• **Brief**
Would you please repeat all of the data exactly, omitting the pictures?
━━━ Dataset extract
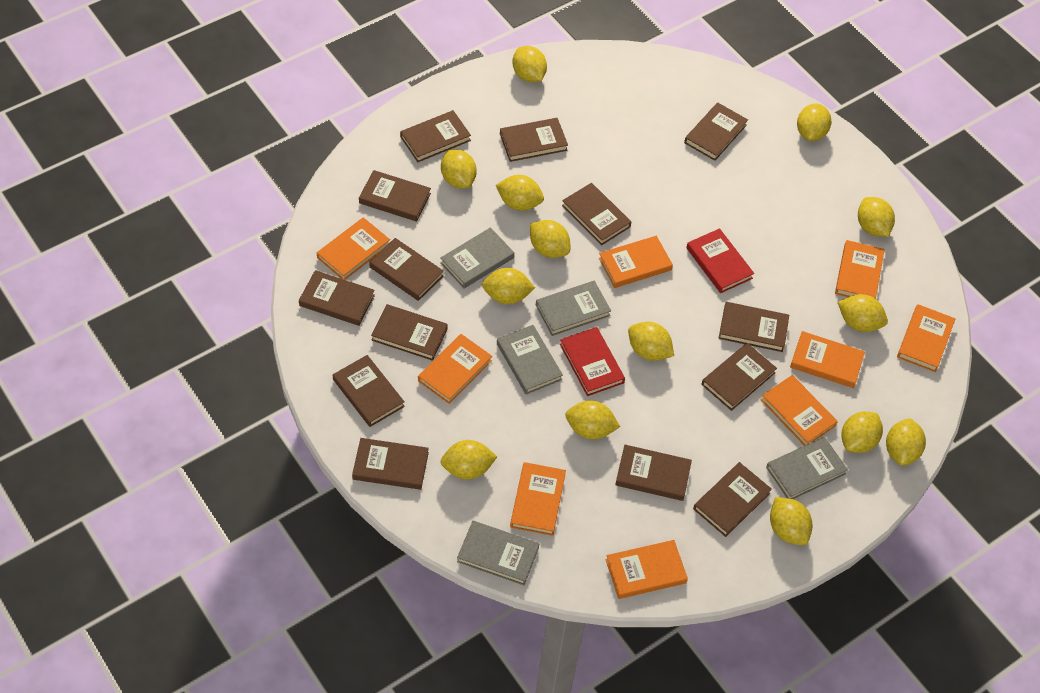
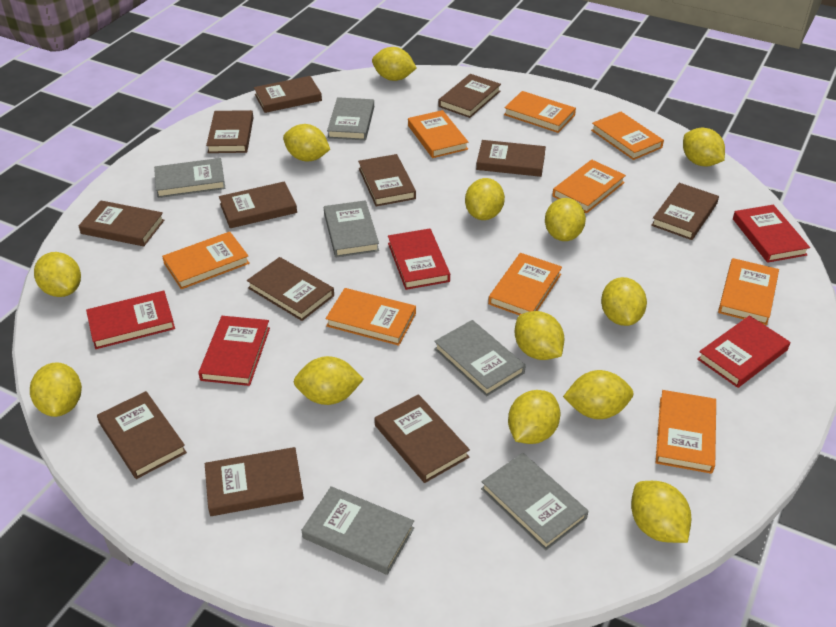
brown book: 14 -> 12
grey book: 5 -> 6
red book: 2 -> 5
yellow lemon: 14 -> 13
━━━━━━
• **Solution**
brown book: 14 -> 12
grey book: 5 -> 6
red book: 2 -> 5
yellow lemon: 14 -> 13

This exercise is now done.